Assignment
What is needed is an exact copy of the entries below, with every picture left out.

(Beginning of Data)

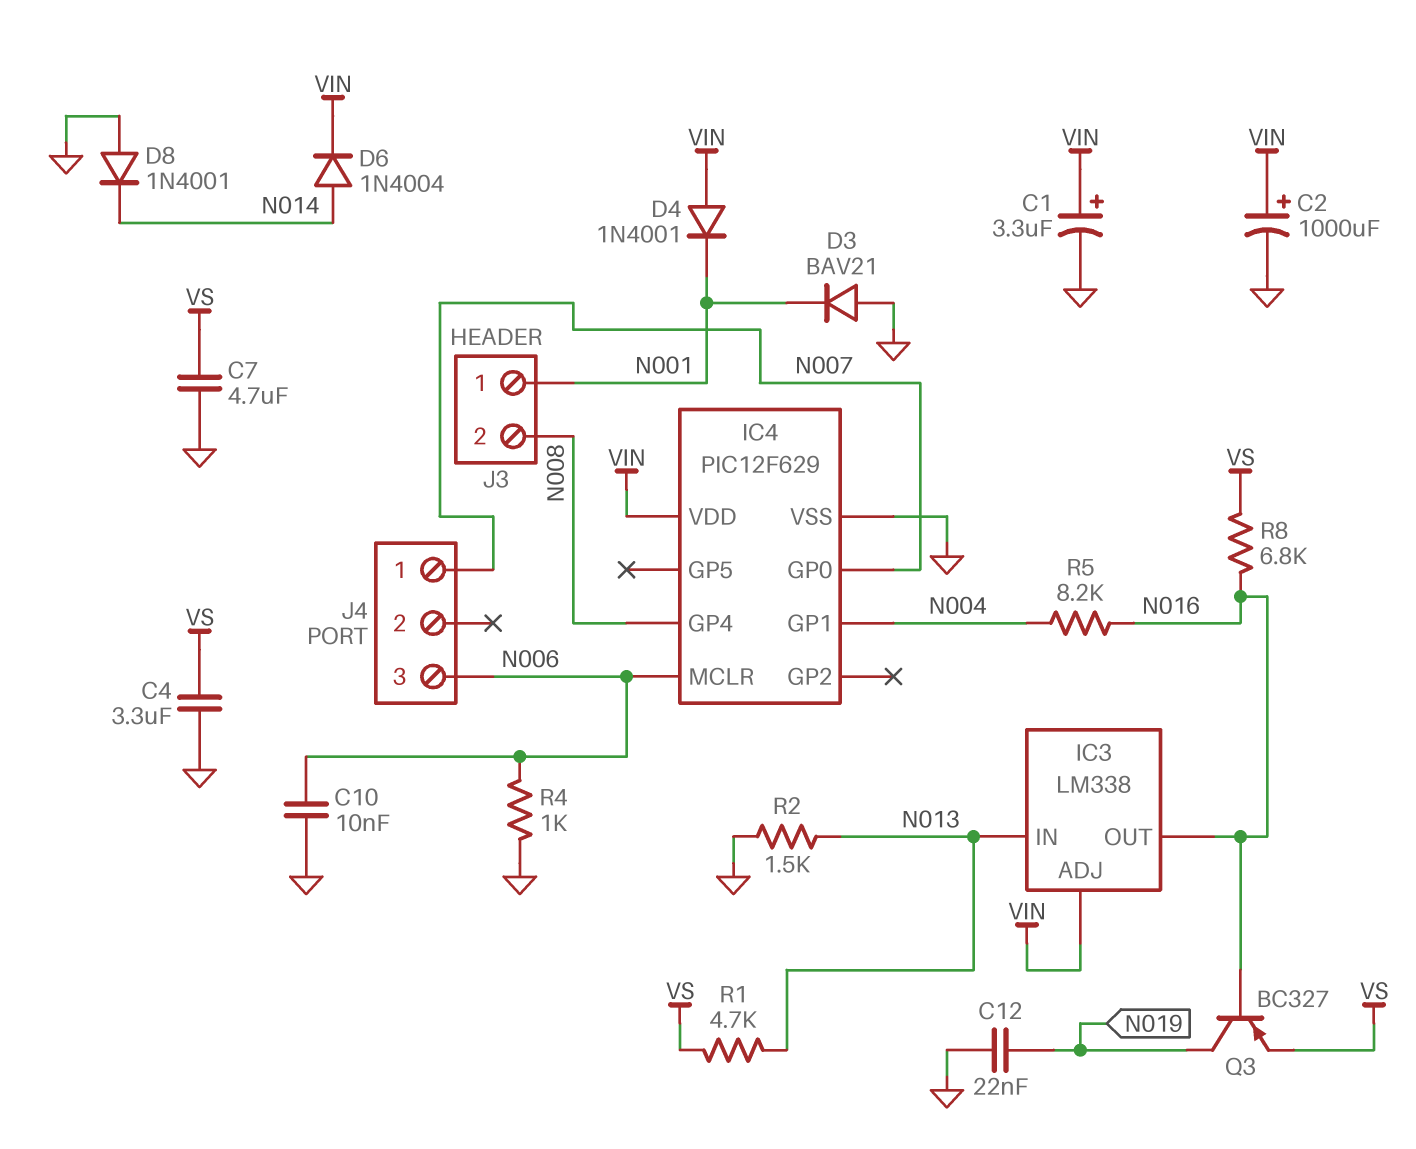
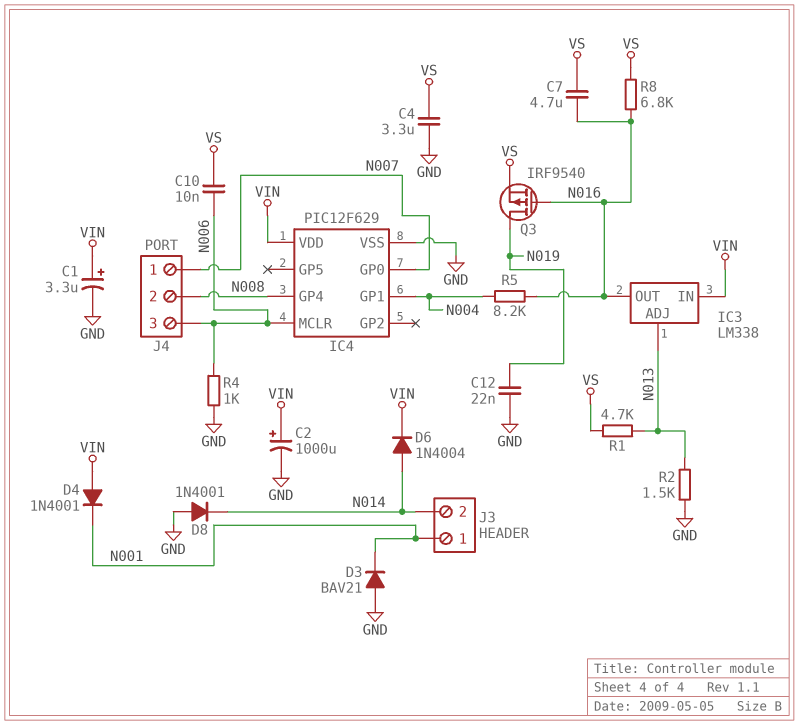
C7: 4.7uF (GND, VS) -> 4.7uF (N016, VS)
C10: 10nF (GND, N006) -> 10nF (N006, VS)
IC3 pin ADJ: VIN -> N013
IC3 pin IN: N013 -> VIN
J3 pin 2: N008 -> N014
J4 pin 2: none -> N008
Q3: PNP BC327 (B N016, C N019, E VS) -> PMOS IRF9540 (G N016, D N019, S VS)

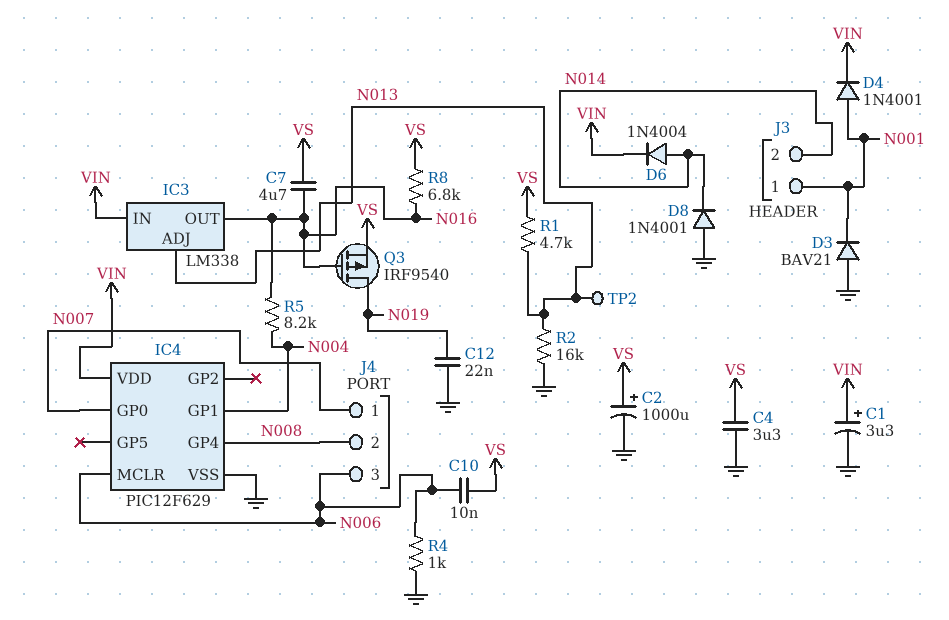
C2: 1000uF (plus VIN, minus GND) -> 1000uF (plus VS, minus GND)
D4: diode 1N4001 (A VIN, K N001) -> diode 1N4001 (A N001, K VIN)
R2: 1.5k (GND, N013) -> 16k (GND, N013)
TP2: none -> test point (N013)

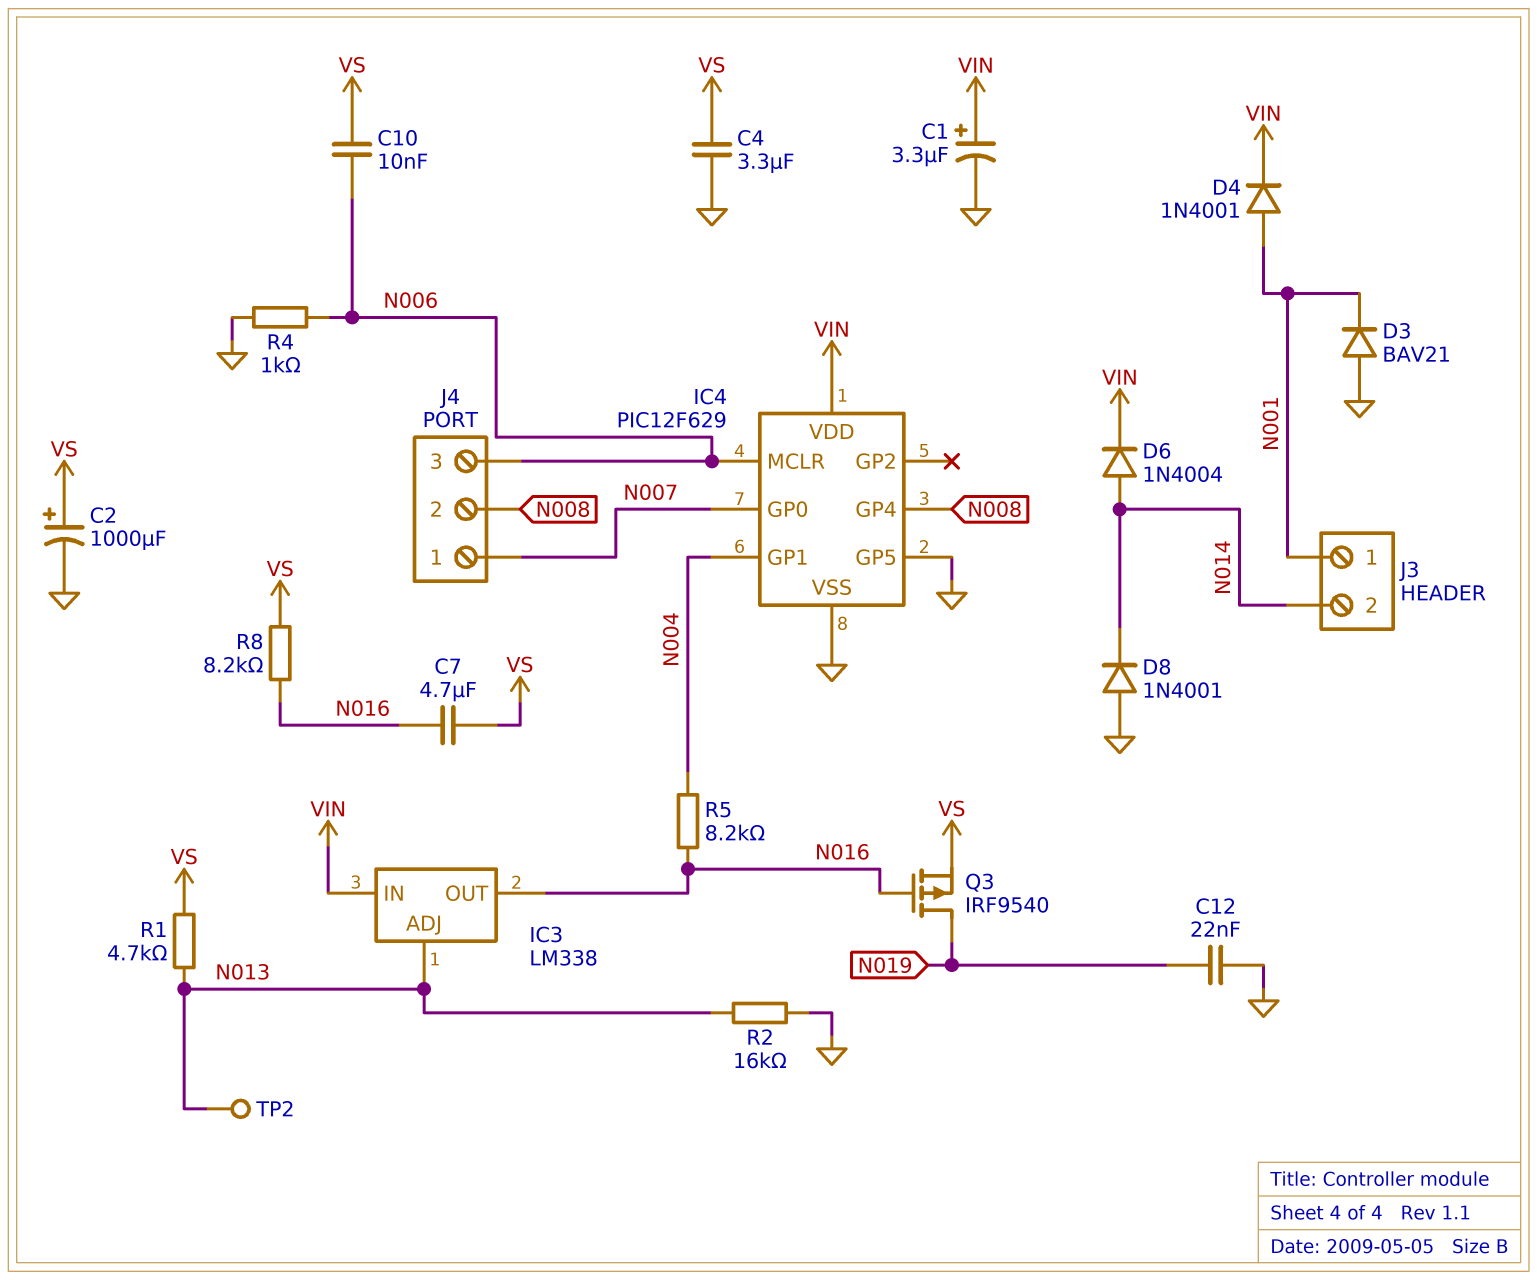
IC4 pin GP5: none -> GND
R8: 6.8k (N016, VS) -> 8.2k (N016, VS)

(End of Data)

Answer to this exercise
C7: 4.7uF (GND, VS) -> 4.7uF (N016, VS)
C10: 10nF (GND, N006) -> 10nF (N006, VS)
IC3 pin ADJ: VIN -> N013
IC3 pin IN: N013 -> VIN
J3 pin 2: N008 -> N014
J4 pin 2: none -> N008
Q3: PNP BC327 (B N016, C N019, E VS) -> PMOS IRF9540 (G N016, D N019, S VS)

C2: 1000uF (plus VIN, minus GND) -> 1000uF (plus VS, minus GND)
D4: diode 1N4001 (A VIN, K N001) -> diode 1N4001 (A N001, K VIN)
R2: 1.5k (GND, N013) -> 16k (GND, N013)
TP2: none -> test point (N013)

IC4 pin GP5: none -> GND
R8: 6.8k (N016, VS) -> 8.2k (N016, VS)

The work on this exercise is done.